- _WHAT THE TASK REQUIRES_: Your answer must be an exact copy of the records, minus any pictures.

-------- EXERCISE DATA --------

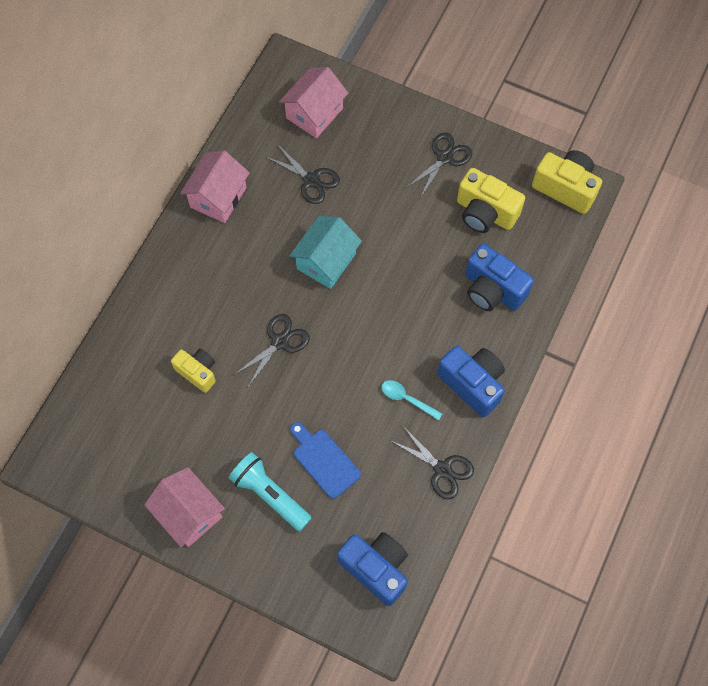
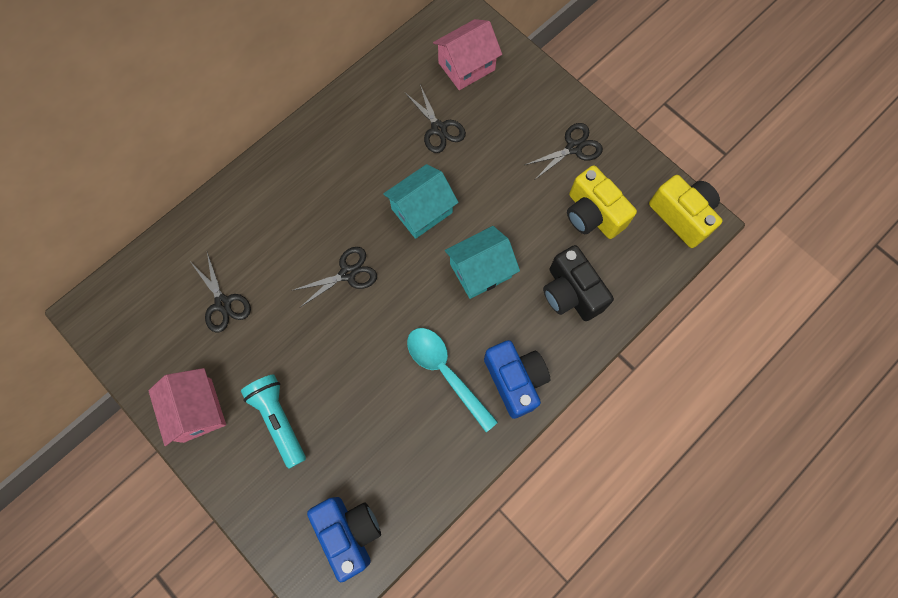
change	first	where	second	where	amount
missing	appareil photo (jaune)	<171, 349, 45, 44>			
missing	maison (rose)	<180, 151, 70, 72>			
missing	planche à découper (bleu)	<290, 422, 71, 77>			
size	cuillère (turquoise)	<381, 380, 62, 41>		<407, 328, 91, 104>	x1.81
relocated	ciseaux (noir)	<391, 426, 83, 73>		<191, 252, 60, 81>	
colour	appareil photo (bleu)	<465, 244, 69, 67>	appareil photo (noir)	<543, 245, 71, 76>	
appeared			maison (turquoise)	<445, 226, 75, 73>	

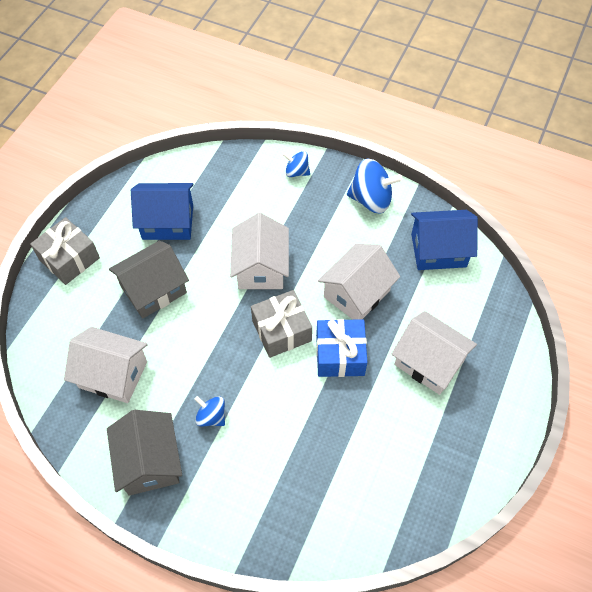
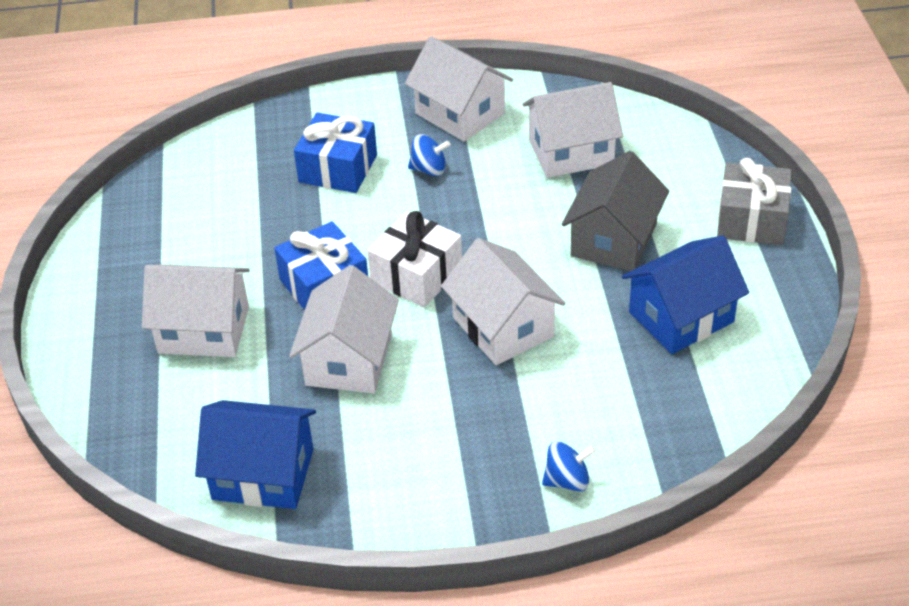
change	first	where	second	where	amount
colour	maison (gris)	<107, 410, 75, 86>	maison (blanc)	<405, 36, 108, 105>	
colour	cadeau (gris)	<251, 290, 61, 68>	cadeau (blanc)	<367, 211, 95, 96>	
missing	toupie (bleu)	<347, 158, 56, 56>			
spun	maison (bleu)	<411, 210, 67, 60>		<195, 400, 121, 109>	45 degrees clockwise
appeared			cadeau (bleu)	<294, 112, 83, 81>	

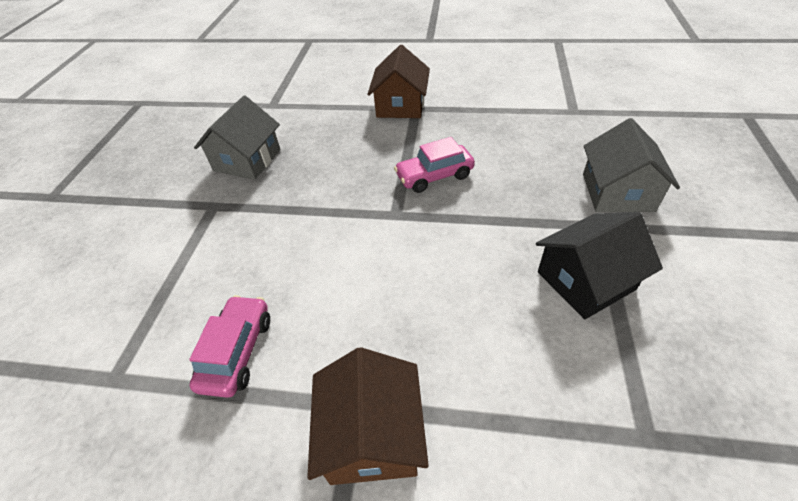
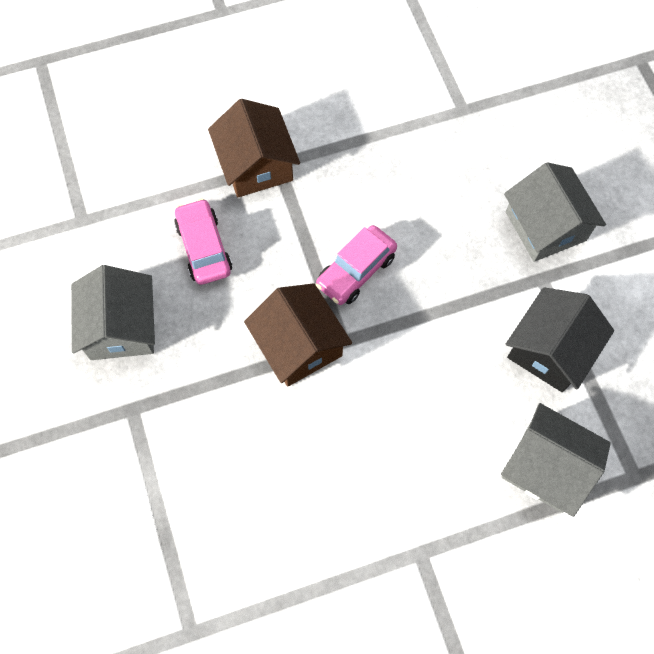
change	first	where	second	where	amount
relocated	voiture (rose)	<189, 295, 81, 103>		<174, 198, 58, 87>	
relocated	maison (marron)	<307, 347, 122, 138>		<244, 283, 108, 104>	
appeared			maison (gris)	<501, 403, 110, 114>	

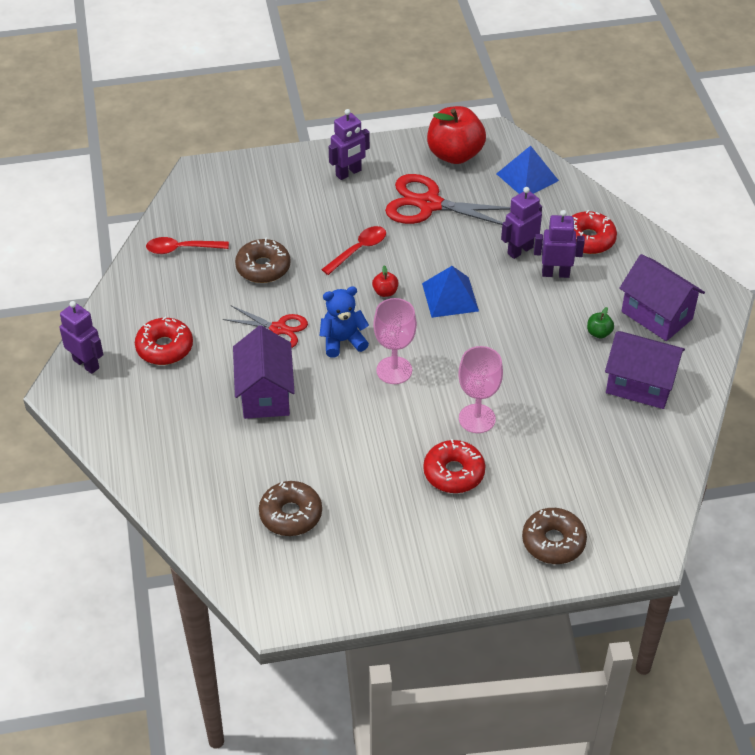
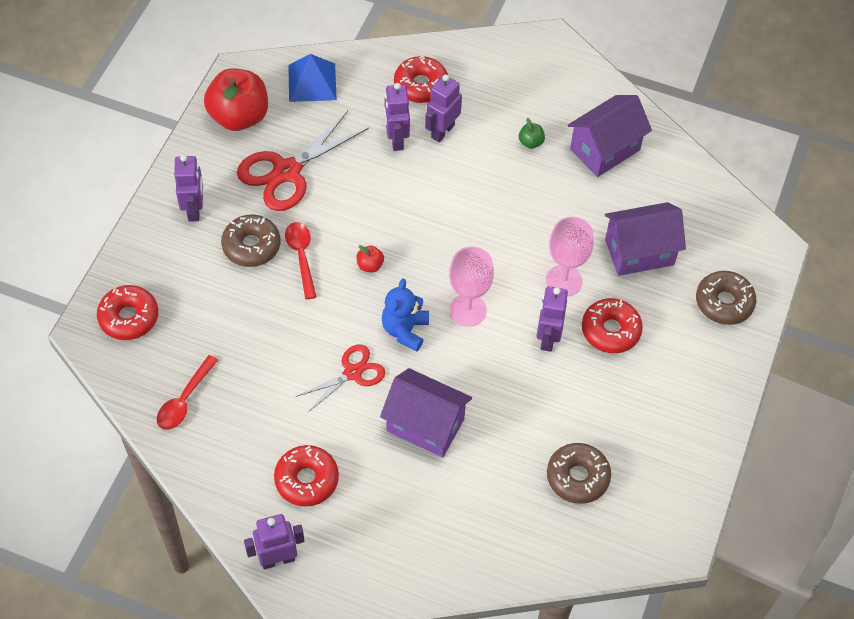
change	first	where	second	where	amount
relocated	beignet (marron)	<235, 238, 56, 45>		<221, 215, 59, 52>	
missing	pyramide (bleu)	<422, 266, 57, 52>			
relocated	maison (violet)	<619, 254, 86, 87>		<605, 202, 81, 74>	
appeared			beignet (rouge)	<97, 285, 61, 55>	
appeared			robot (violet)	<536, 286, 32, 66>	

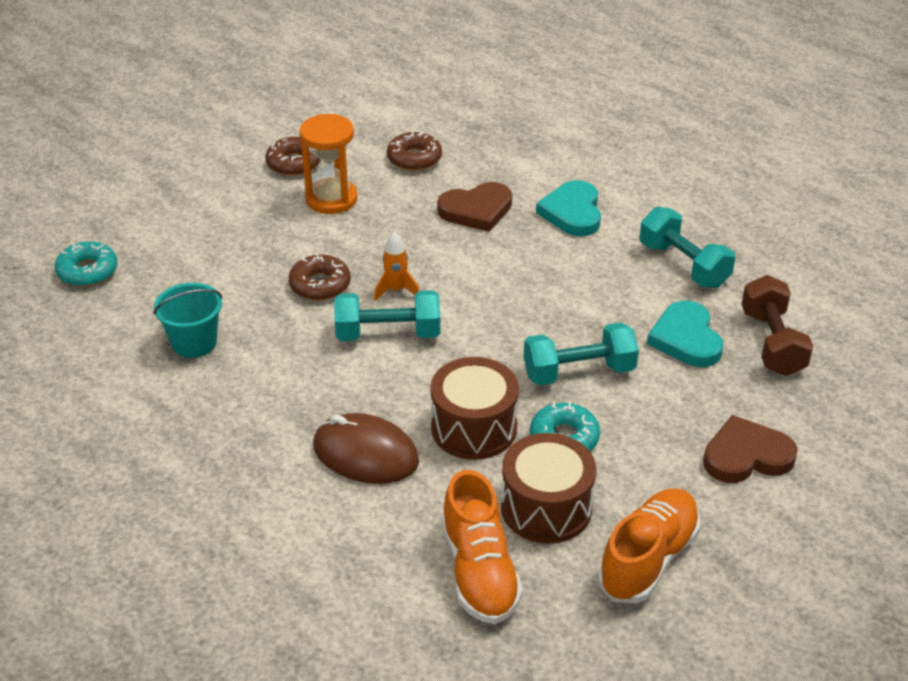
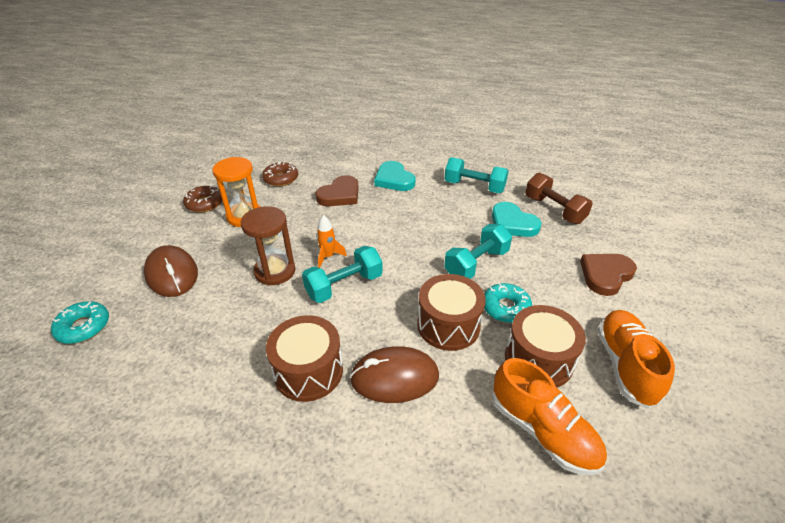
change	first	where	second	where	amount
missing	seau (turquoise)	<153, 283, 69, 75>			
exchanged	beignet (marron)	<289, 253, 62, 48>	sablier (marron)	<241, 206, 54, 79>	
appeared			souris (marron)	<144, 245, 54, 52>	
appeared			tambour (marron)	<266, 315, 77, 87>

--------

- _WORKED SOLUTION_:
change	first	where	second	where	amount
missing	appareil photo (jaune)	<171, 349, 45, 44>			
missing	maison (rose)	<180, 151, 70, 72>			
missing	planche à découper (bleu)	<290, 422, 71, 77>			
size	cuillère (turquoise)	<381, 380, 62, 41>		<407, 328, 91, 104>	x1.81
relocated	ciseaux (noir)	<391, 426, 83, 73>		<191, 252, 60, 81>	
colour	appareil photo (bleu)	<465, 244, 69, 67>	appareil photo (noir)	<543, 245, 71, 76>	
appeared			maison (turquoise)	<445, 226, 75, 73>	

change	first	where	second	where	amount
colour	maison (gris)	<107, 410, 75, 86>	maison (blanc)	<405, 36, 108, 105>	
colour	cadeau (gris)	<251, 290, 61, 68>	cadeau (blanc)	<367, 211, 95, 96>	
missing	toupie (bleu)	<347, 158, 56, 56>			
spun	maison (bleu)	<411, 210, 67, 60>		<195, 400, 121, 109>	45 degrees clockwise
appeared			cadeau (bleu)	<294, 112, 83, 81>	

change	first	where	second	where	amount
relocated	voiture (rose)	<189, 295, 81, 103>		<174, 198, 58, 87>	
relocated	maison (marron)	<307, 347, 122, 138>		<244, 283, 108, 104>	
appeared			maison (gris)	<501, 403, 110, 114>	

change	first	where	second	where	amount
relocated	beignet (marron)	<235, 238, 56, 45>		<221, 215, 59, 52>	
missing	pyramide (bleu)	<422, 266, 57, 52>			
relocated	maison (violet)	<619, 254, 86, 87>		<605, 202, 81, 74>	
appeared			beignet (rouge)	<97, 285, 61, 55>	
appeared			robot (violet)	<536, 286, 32, 66>	

change	first	where	second	where	amount
missing	seau (turquoise)	<153, 283, 69, 75>			
exchanged	beignet (marron)	<289, 253, 62, 48>	sablier (marron)	<241, 206, 54, 79>	
appeared			souris (marron)	<144, 245, 54, 52>	
appeared			tambour (marron)	<266, 315, 77, 87>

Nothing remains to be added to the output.